AIM OF THE TASK: Below are the records to retype. Keep every character exactly and leave out the pictures.

MATERIAL SHOWN:
'''

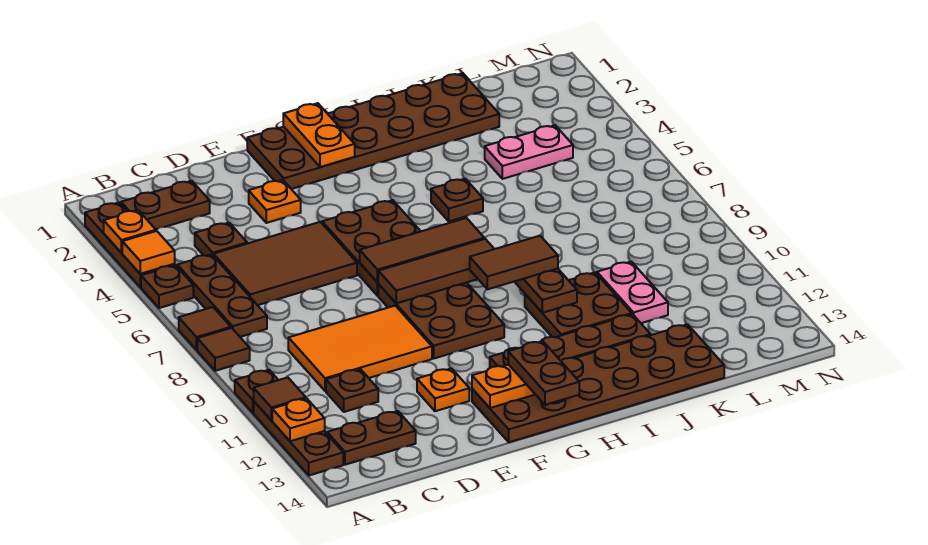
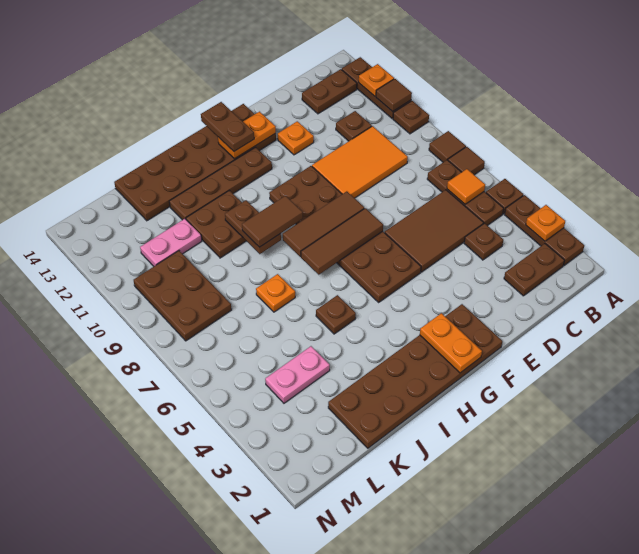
orange tile A4 level 2 -> orange tile B6 level 2
orange plate E3 level 1 -> orange plate J7 level 1
pink plate K10:K11 level 1 -> pink plate K11:L11 level 1
none -> brown plate L8:M10 level 1

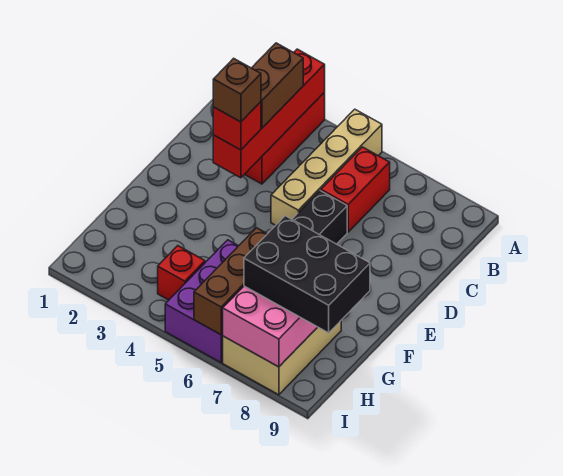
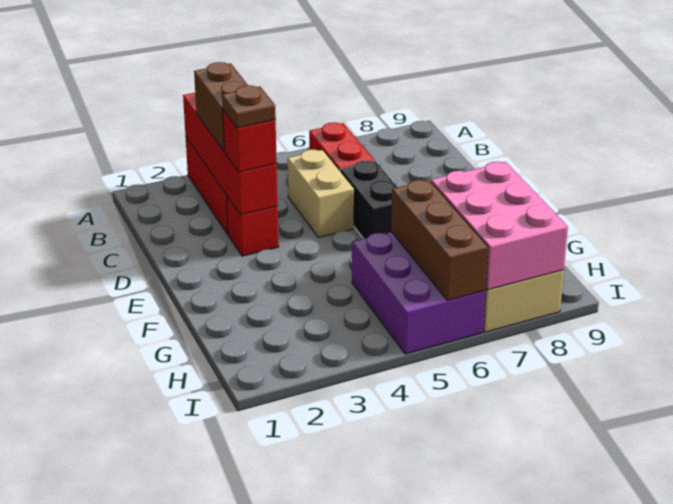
tan brick A5:D5 level 1 -> tan brick C5:D5 level 1
brown brick D3 level 4 -> brown plate D3 level 4
black brick G7:H9 level 3 -> none
red brick H4 level 1 -> red brick D3 level 1

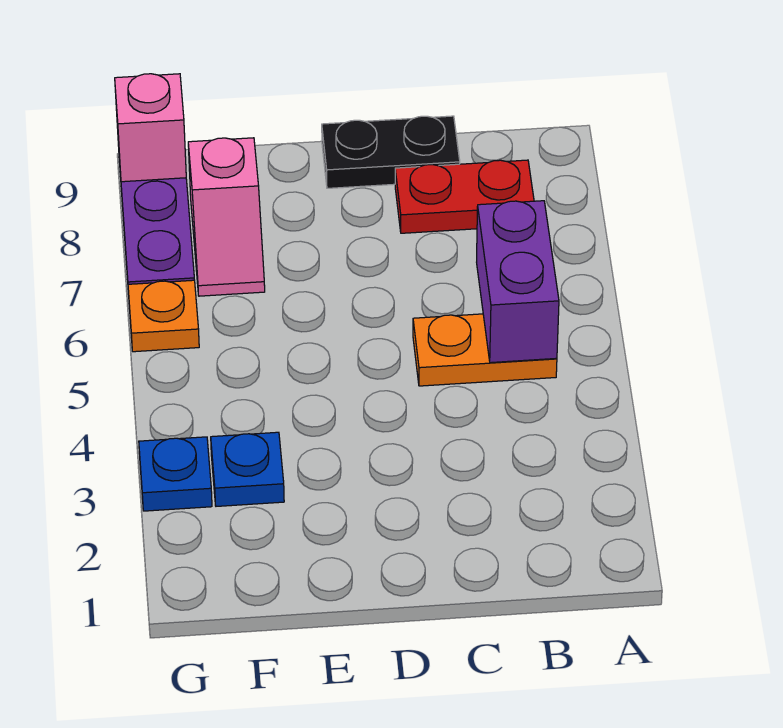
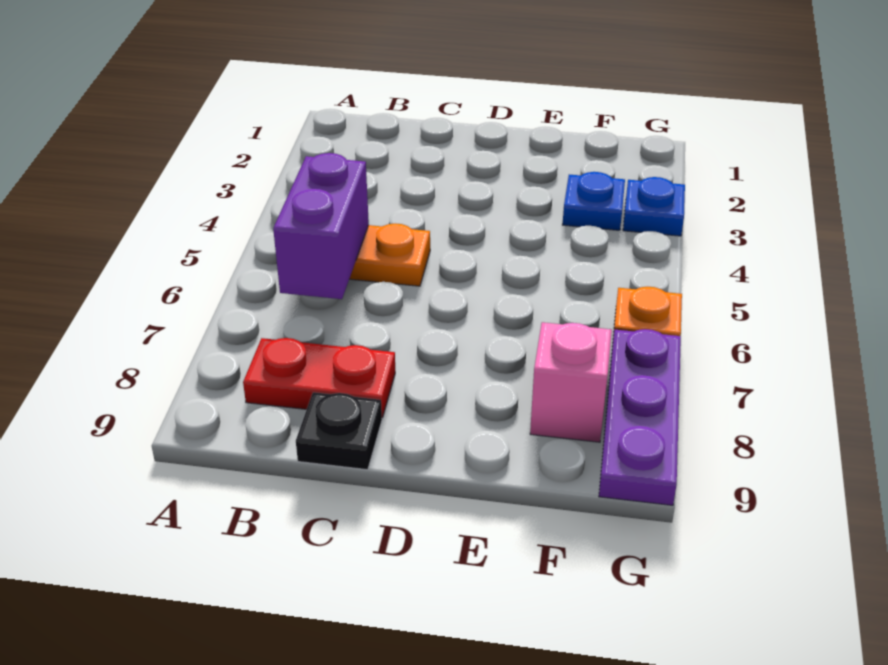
black plate C9:D9 level 1 -> black plate C9 level 1
pink brick G9 level 2 -> none

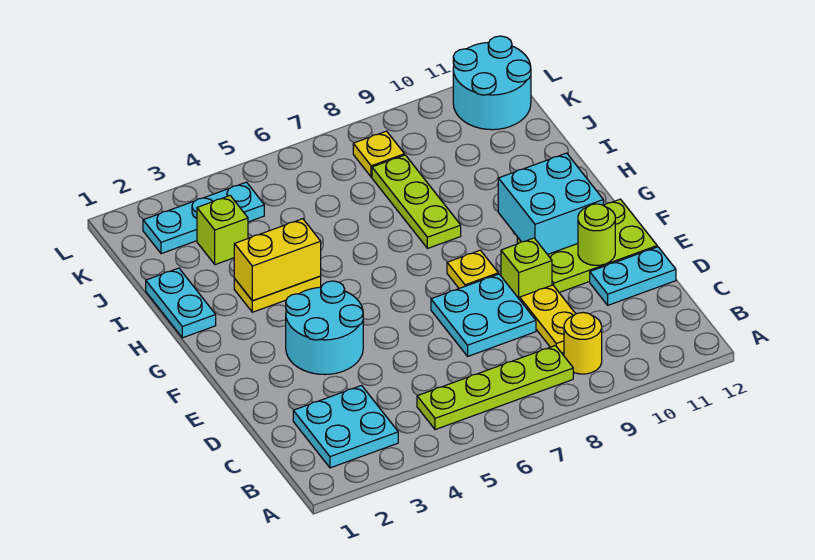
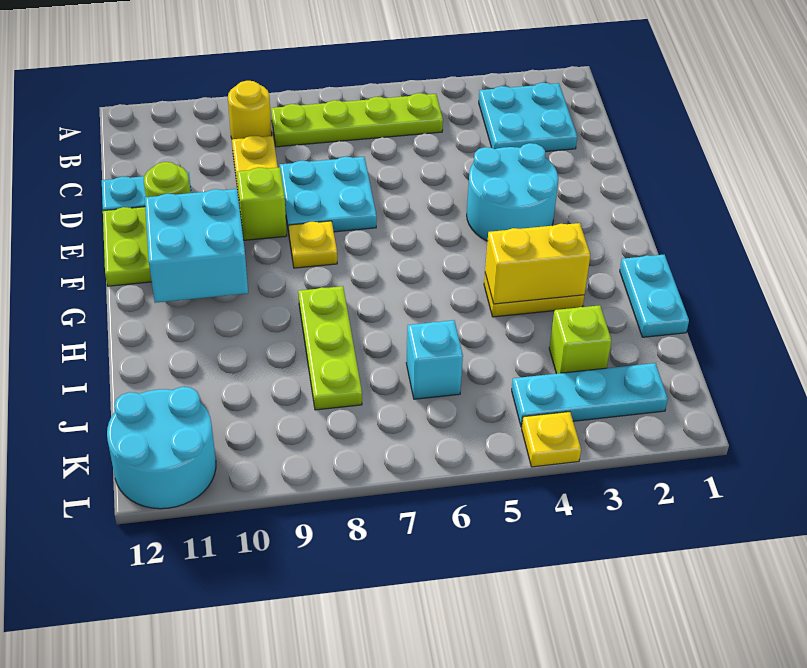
none -> cyan brick J6 level 1
yellow plate K8 level 1 -> yellow plate L4 level 1

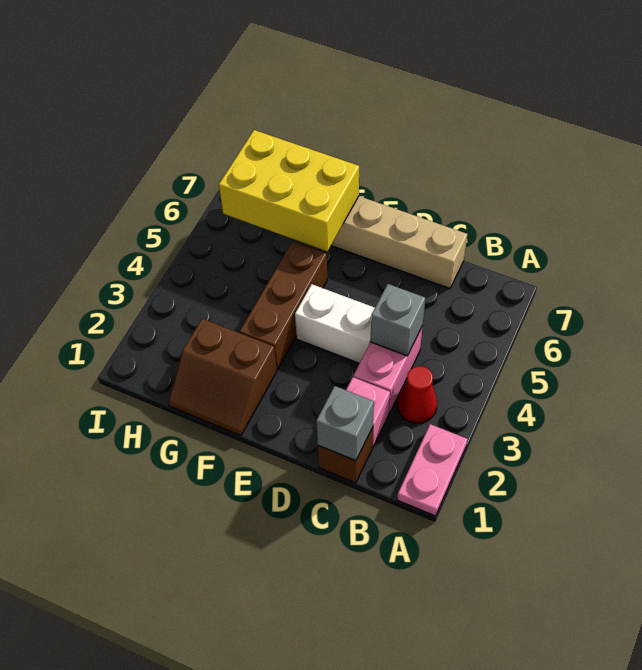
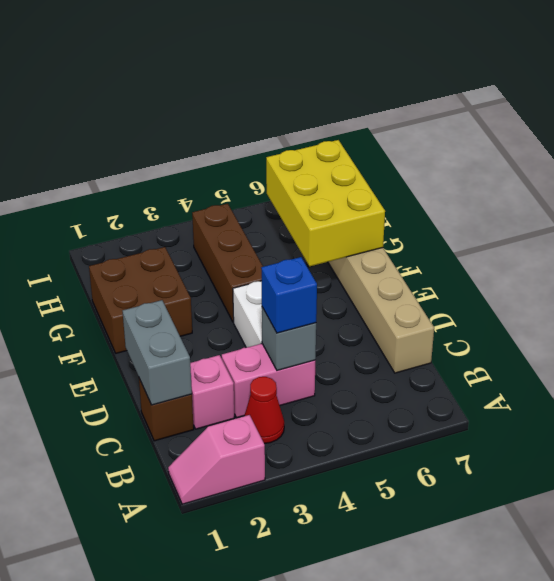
pink plate A1:A2 level 1 -> pink slope A1:A2 level 1 top 2
grey brick C1 level 2 -> grey brick C1:D1 level 2
none -> blue brick C4 level 3
brown slope F1:G2 level 1 top 2 -> brown brick F1:G2 level 1
brown brick F3:F5 level 1 -> brown brick F4:H4 level 1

'''

WRITTEN REPLY:
orange tile A4 level 2 -> orange tile B6 level 2
orange plate E3 level 1 -> orange plate J7 level 1
pink plate K10:K11 level 1 -> pink plate K11:L11 level 1
none -> brown plate L8:M10 level 1

tan brick A5:D5 level 1 -> tan brick C5:D5 level 1
brown brick D3 level 4 -> brown plate D3 level 4
black brick G7:H9 level 3 -> none
red brick H4 level 1 -> red brick D3 level 1

black plate C9:D9 level 1 -> black plate C9 level 1
pink brick G9 level 2 -> none

none -> cyan brick J6 level 1
yellow plate K8 level 1 -> yellow plate L4 level 1

pink plate A1:A2 level 1 -> pink slope A1:A2 level 1 top 2
grey brick C1 level 2 -> grey brick C1:D1 level 2
none -> blue brick C4 level 3
brown slope F1:G2 level 1 top 2 -> brown brick F1:G2 level 1
brown brick F3:F5 level 1 -> brown brick F4:H4 level 1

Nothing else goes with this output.